INSTRUCTIONS FOR THE TASK >> Both the line below containing "LCD3: LCD1602 -> LCD2004" and the line containing "DHT2 pin VCC: 5V -> none", along with every line between them, should be repeated exactly; no other line belongs in the answer.

[Data records]
[Start of Attachment]
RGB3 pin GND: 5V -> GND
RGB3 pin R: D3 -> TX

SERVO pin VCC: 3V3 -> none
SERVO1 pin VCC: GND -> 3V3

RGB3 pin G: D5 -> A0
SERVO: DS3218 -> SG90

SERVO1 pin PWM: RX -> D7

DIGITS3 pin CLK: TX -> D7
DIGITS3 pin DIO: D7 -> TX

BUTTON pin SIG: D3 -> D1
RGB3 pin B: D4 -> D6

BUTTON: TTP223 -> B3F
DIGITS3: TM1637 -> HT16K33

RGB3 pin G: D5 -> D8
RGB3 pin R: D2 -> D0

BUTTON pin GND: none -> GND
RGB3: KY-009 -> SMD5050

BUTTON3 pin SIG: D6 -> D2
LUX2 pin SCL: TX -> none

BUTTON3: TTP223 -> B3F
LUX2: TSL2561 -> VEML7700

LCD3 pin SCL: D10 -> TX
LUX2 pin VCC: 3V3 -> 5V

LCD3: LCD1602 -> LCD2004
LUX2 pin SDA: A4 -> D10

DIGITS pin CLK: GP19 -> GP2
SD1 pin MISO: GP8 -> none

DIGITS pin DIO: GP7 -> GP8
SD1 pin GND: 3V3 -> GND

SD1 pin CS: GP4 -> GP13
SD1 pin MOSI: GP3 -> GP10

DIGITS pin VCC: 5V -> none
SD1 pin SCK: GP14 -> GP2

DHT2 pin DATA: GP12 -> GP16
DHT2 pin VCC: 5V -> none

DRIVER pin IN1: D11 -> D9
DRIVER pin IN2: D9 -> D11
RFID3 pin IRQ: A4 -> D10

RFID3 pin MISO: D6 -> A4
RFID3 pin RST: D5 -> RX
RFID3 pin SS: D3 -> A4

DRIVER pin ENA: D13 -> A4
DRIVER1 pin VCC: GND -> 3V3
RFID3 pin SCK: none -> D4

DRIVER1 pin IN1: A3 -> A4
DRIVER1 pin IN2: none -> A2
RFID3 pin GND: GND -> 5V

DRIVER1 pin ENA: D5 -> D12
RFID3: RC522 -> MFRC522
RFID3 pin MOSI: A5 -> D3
[End of Attachment]
SOLUTION TO THIS PROBLEM >>
LCD3: LCD1602 -> LCD2004
LUX2 pin SDA: A4 -> D10

DIGITS pin CLK: GP19 -> GP2
SD1 pin MISO: GP8 -> none

DIGITS pin DIO: GP7 -> GP8
SD1 pin GND: 3V3 -> GND

SD1 pin CS: GP4 -> GP13
SD1 pin MOSI: GP3 -> GP10

DIGITS pin VCC: 5V -> none
SD1 pin SCK: GP14 -> GP2

DHT2 pin DATA: GP12 -> GP16
DHT2 pin VCC: 5V -> none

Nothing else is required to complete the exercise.